- _Your instructions_
Wherever a line in the data below holds "STEPPER", copy that line.

- _Available data_

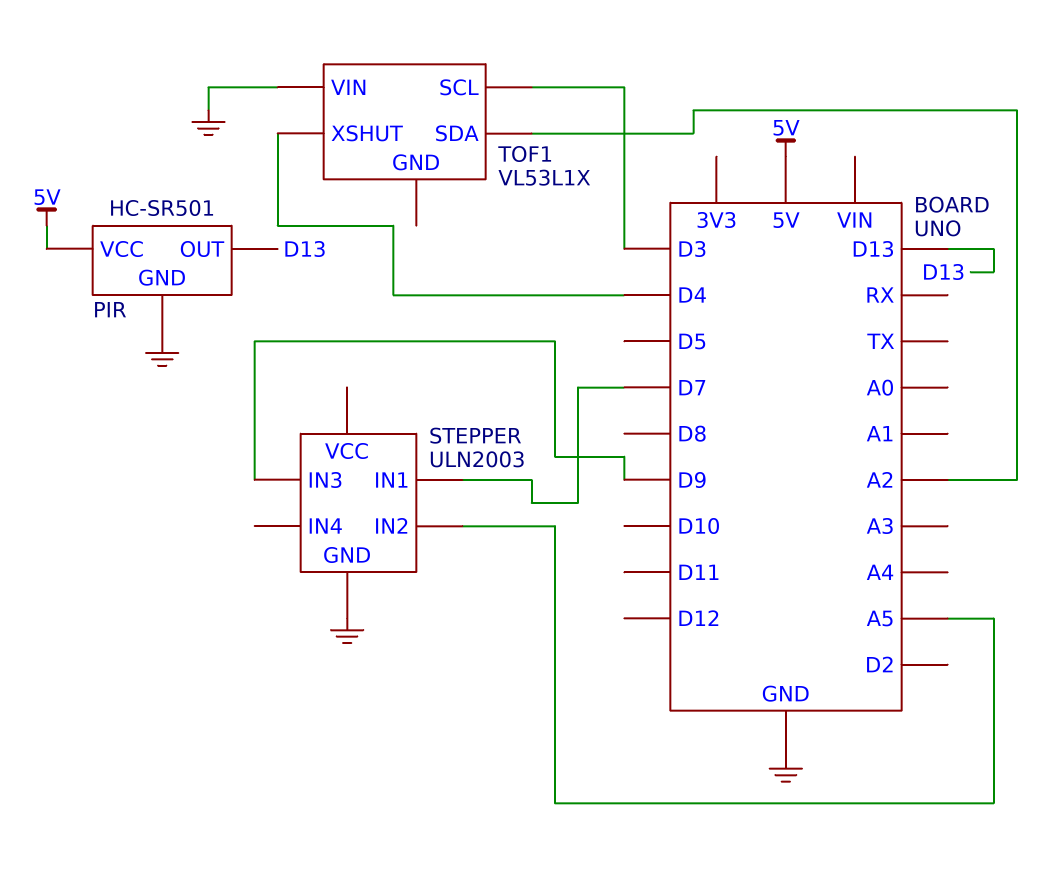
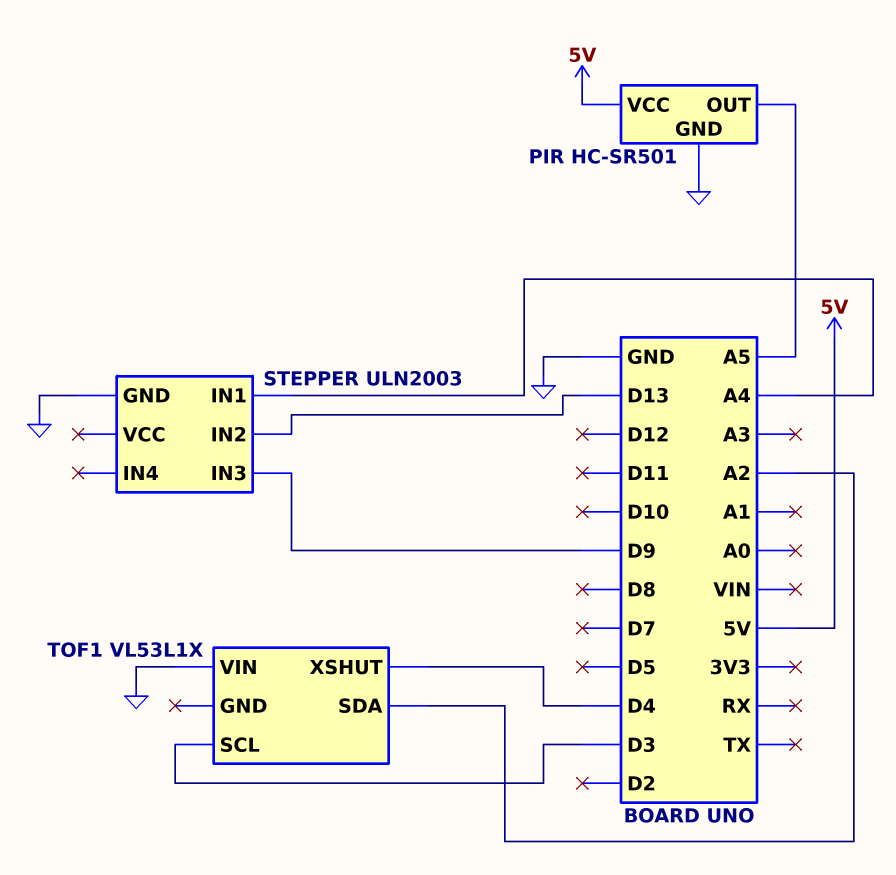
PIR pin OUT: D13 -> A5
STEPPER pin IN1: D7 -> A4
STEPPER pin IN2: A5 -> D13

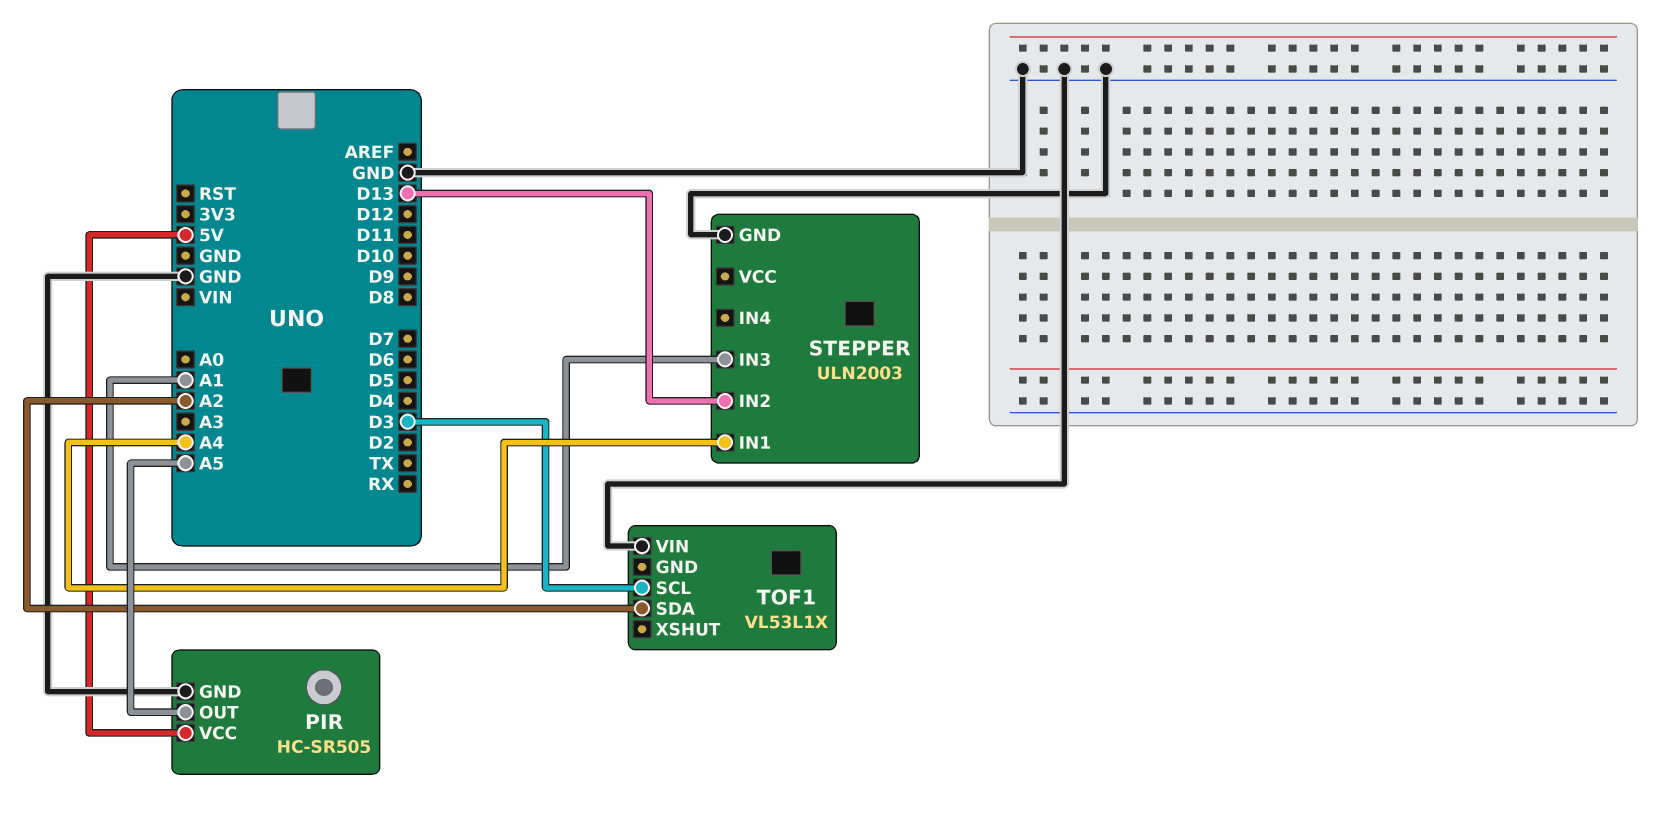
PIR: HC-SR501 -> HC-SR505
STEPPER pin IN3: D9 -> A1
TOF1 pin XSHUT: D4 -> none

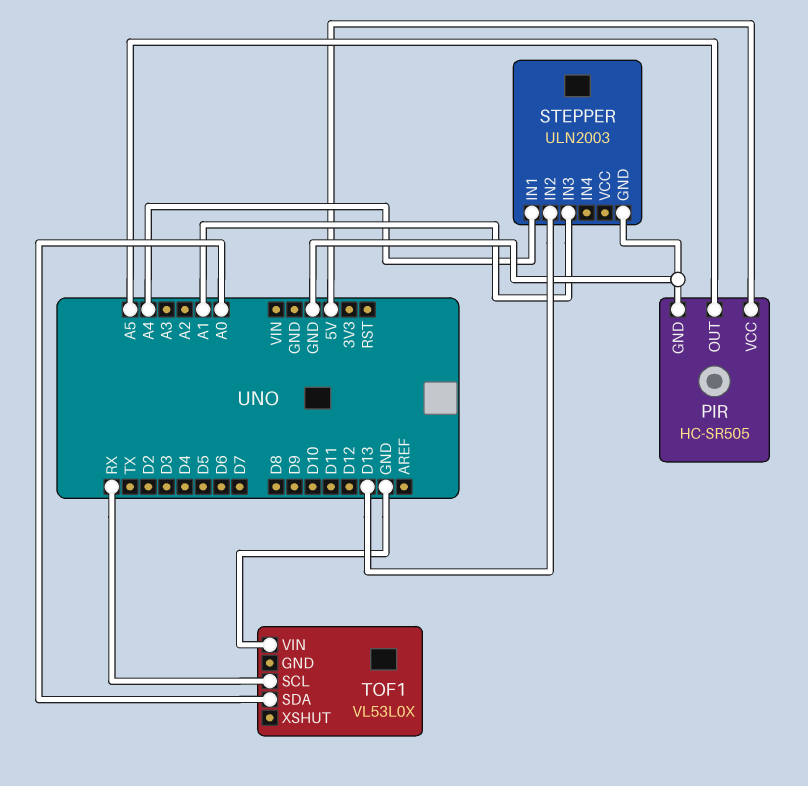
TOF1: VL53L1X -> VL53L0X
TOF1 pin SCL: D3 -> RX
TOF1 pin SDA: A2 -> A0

- _Solution to this exercise_
STEPPER pin IN1: D7 -> A4
STEPPER pin IN2: A5 -> D13
STEPPER pin IN3: D9 -> A1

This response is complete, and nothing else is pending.